§ AIM OF THE TASK: How many lines of the records contain the string "Saxophone"? Treat the match as case-sensitive and reply with the number alone.

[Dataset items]
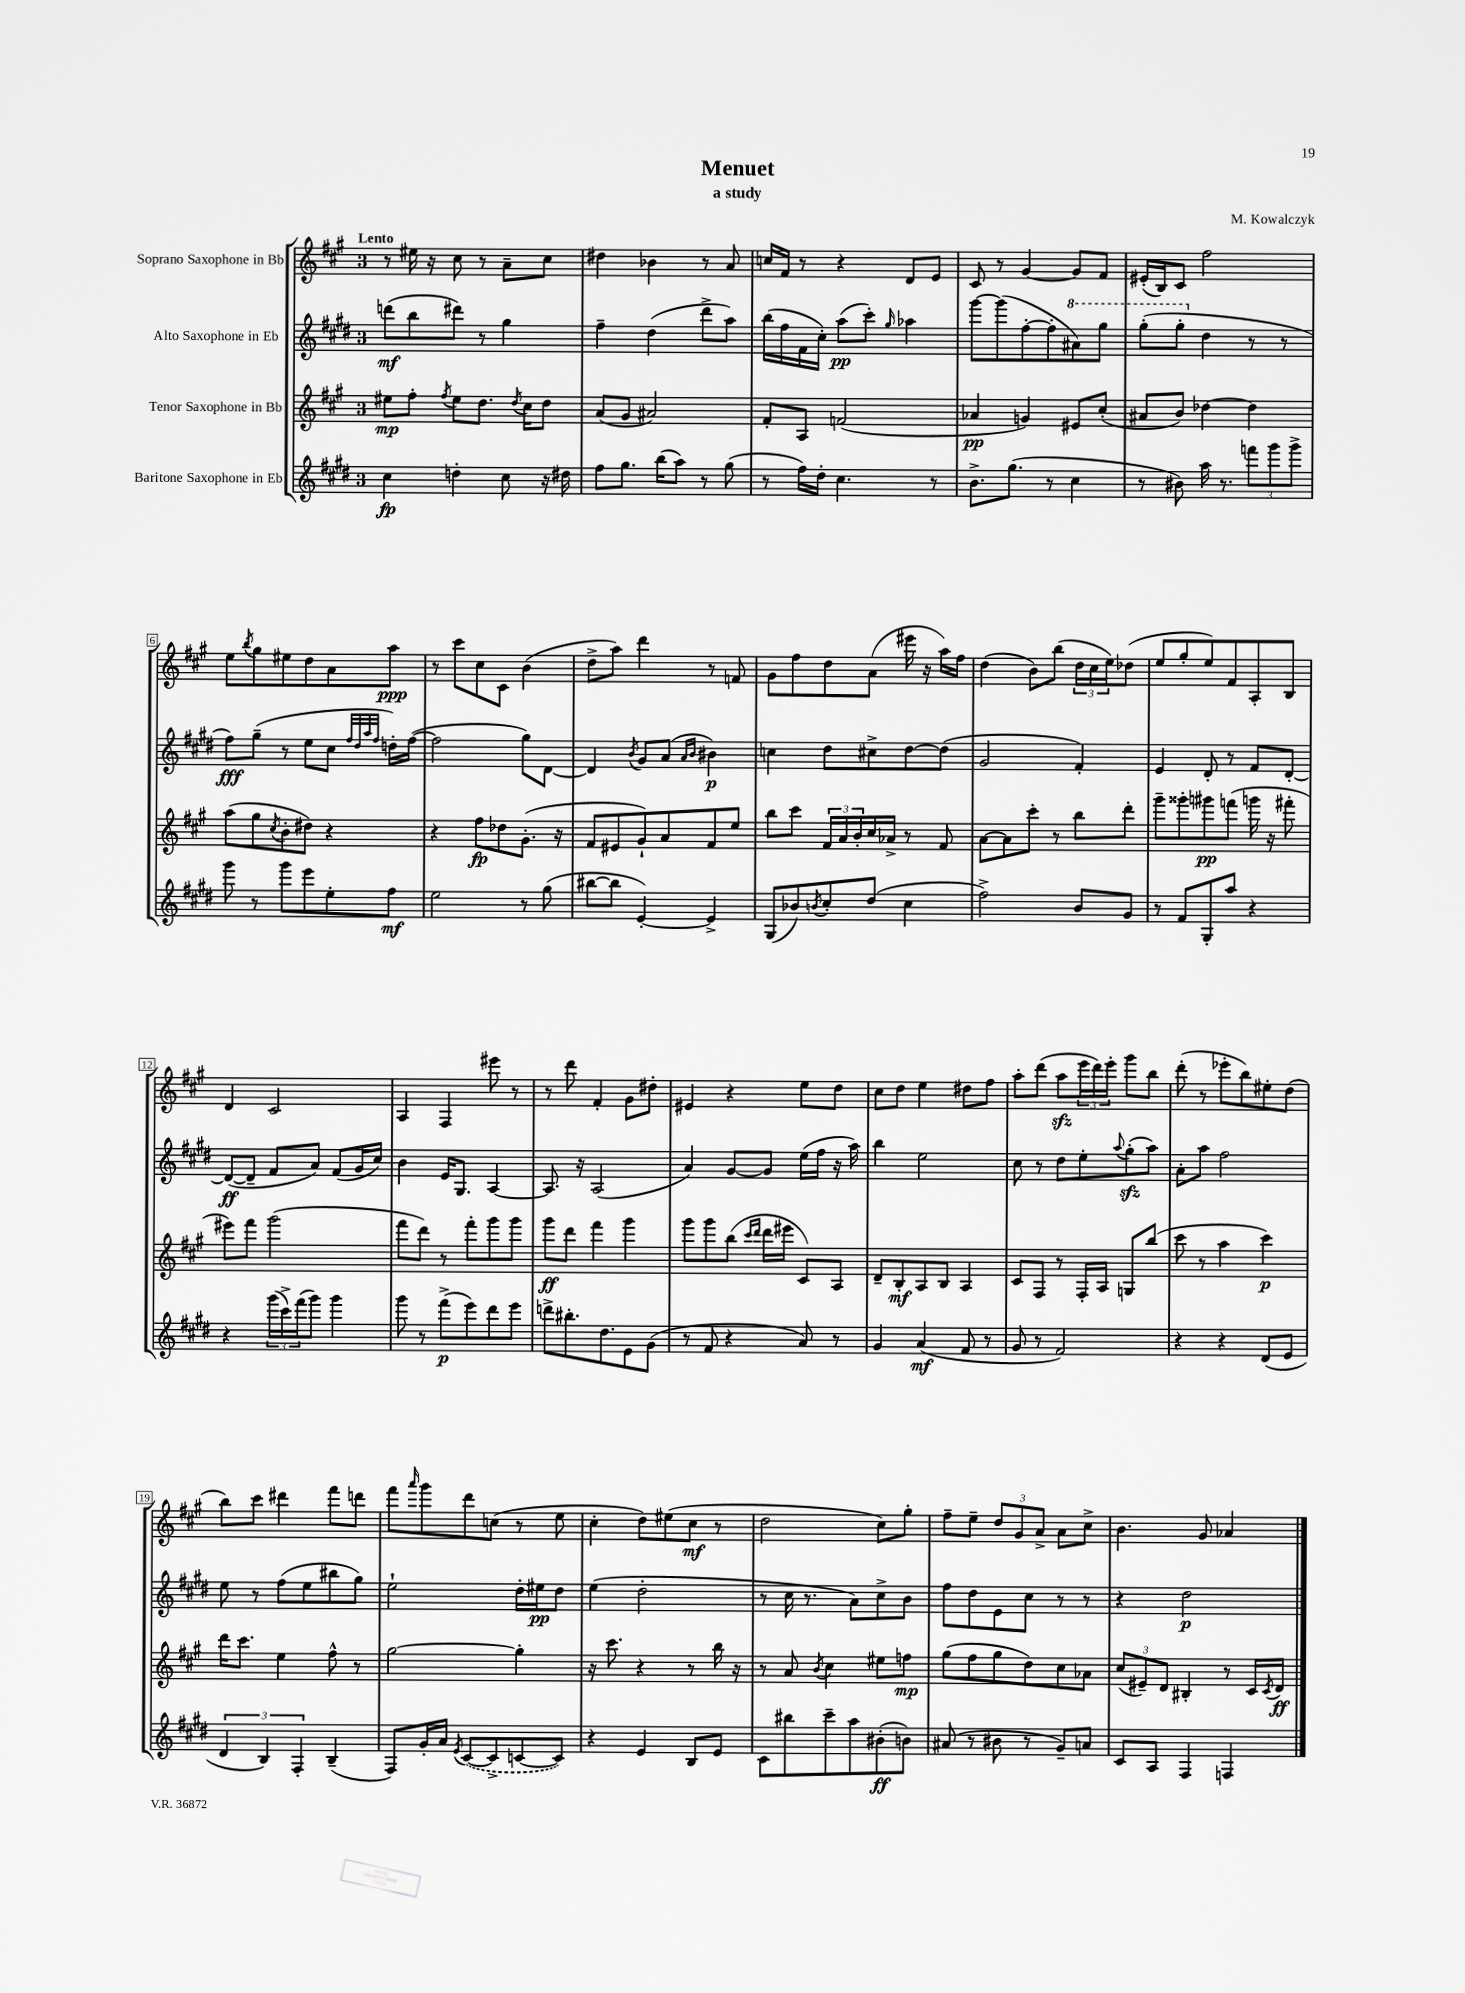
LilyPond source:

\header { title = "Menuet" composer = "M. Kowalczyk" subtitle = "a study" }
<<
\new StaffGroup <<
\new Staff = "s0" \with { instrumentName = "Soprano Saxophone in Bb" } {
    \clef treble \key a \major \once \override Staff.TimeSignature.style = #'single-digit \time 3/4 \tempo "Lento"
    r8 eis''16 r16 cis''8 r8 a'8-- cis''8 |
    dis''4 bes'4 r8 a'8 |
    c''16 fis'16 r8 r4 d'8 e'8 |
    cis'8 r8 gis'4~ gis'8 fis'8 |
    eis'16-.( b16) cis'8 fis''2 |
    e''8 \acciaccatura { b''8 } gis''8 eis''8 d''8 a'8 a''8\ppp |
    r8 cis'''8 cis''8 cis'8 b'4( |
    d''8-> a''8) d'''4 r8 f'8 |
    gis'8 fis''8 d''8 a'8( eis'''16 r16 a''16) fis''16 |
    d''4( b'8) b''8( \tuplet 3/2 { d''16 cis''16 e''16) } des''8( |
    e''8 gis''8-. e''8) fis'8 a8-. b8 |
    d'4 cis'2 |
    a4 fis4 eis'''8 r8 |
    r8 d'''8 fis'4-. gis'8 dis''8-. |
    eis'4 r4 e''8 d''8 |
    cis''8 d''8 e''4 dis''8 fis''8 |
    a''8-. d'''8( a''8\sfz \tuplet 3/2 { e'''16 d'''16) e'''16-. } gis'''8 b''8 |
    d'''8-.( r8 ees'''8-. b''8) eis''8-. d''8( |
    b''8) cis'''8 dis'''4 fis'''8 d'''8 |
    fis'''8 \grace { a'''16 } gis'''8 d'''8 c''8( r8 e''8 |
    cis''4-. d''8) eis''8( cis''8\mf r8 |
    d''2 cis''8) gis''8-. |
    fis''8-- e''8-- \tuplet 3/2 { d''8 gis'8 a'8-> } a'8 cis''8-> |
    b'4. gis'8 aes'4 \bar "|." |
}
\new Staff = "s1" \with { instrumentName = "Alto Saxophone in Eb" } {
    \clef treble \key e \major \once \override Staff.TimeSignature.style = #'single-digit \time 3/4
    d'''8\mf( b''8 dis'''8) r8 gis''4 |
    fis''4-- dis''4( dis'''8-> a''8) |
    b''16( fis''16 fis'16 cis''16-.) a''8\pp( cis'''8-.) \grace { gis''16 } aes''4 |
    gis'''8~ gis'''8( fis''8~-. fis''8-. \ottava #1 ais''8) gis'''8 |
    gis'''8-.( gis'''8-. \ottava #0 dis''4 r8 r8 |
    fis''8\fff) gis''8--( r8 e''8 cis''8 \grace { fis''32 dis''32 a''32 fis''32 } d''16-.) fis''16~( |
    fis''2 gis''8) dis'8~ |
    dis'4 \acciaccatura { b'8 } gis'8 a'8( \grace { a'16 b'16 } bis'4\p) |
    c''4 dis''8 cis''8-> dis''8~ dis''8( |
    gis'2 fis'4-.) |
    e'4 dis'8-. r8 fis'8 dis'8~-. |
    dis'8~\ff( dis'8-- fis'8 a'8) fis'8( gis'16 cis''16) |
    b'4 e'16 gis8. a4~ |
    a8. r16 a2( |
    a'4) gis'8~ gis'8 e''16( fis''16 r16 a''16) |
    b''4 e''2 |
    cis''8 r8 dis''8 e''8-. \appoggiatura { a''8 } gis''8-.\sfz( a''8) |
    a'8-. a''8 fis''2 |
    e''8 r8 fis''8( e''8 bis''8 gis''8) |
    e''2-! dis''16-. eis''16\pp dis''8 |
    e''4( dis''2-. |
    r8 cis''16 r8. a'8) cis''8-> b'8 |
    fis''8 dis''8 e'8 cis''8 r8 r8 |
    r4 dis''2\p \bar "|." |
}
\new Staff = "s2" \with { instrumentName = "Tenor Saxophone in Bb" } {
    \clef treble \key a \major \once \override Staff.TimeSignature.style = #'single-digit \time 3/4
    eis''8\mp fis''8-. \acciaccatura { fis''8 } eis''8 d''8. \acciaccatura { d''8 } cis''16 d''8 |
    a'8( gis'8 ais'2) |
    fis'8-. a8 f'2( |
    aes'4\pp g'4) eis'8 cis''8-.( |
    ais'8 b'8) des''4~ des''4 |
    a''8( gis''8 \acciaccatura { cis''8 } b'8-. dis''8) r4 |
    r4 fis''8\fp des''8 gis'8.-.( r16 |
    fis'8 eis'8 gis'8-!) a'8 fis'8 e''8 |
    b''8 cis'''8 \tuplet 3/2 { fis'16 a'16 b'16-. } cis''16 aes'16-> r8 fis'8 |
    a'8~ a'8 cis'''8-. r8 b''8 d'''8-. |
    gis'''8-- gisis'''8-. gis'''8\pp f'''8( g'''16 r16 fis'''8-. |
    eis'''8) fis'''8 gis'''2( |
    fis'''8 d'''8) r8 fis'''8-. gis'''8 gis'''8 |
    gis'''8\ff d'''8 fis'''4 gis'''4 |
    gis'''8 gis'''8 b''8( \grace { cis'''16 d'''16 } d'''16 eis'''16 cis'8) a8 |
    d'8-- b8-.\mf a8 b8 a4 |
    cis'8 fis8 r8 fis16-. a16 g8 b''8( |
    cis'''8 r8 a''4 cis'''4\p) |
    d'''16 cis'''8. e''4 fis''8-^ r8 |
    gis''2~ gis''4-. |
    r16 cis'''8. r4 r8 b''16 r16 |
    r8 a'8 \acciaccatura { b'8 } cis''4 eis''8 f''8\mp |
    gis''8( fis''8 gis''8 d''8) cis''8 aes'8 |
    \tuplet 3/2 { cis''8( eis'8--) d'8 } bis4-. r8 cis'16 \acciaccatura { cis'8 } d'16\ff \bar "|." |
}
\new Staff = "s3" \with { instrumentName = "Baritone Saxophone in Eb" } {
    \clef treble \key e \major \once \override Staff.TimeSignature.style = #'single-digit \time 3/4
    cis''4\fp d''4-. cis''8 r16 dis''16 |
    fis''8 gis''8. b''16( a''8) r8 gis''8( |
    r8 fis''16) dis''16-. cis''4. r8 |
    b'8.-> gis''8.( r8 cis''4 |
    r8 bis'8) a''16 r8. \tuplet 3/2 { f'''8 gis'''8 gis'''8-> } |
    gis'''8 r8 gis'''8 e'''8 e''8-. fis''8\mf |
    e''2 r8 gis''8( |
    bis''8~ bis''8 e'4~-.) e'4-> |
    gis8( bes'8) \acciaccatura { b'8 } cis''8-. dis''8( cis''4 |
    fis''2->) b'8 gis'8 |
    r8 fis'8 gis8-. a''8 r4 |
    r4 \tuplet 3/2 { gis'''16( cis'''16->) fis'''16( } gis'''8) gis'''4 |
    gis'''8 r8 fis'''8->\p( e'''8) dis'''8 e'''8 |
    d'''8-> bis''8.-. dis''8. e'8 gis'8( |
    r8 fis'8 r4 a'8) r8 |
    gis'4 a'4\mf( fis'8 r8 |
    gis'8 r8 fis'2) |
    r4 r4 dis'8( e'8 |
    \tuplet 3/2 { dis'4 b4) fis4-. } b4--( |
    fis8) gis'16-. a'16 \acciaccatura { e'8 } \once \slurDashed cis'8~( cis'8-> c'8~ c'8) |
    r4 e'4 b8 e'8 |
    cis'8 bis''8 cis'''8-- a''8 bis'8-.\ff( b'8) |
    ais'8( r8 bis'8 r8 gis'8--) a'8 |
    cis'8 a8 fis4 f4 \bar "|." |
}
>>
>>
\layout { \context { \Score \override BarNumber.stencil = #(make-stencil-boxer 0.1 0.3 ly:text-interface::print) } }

§ WORKED ANSWER: 4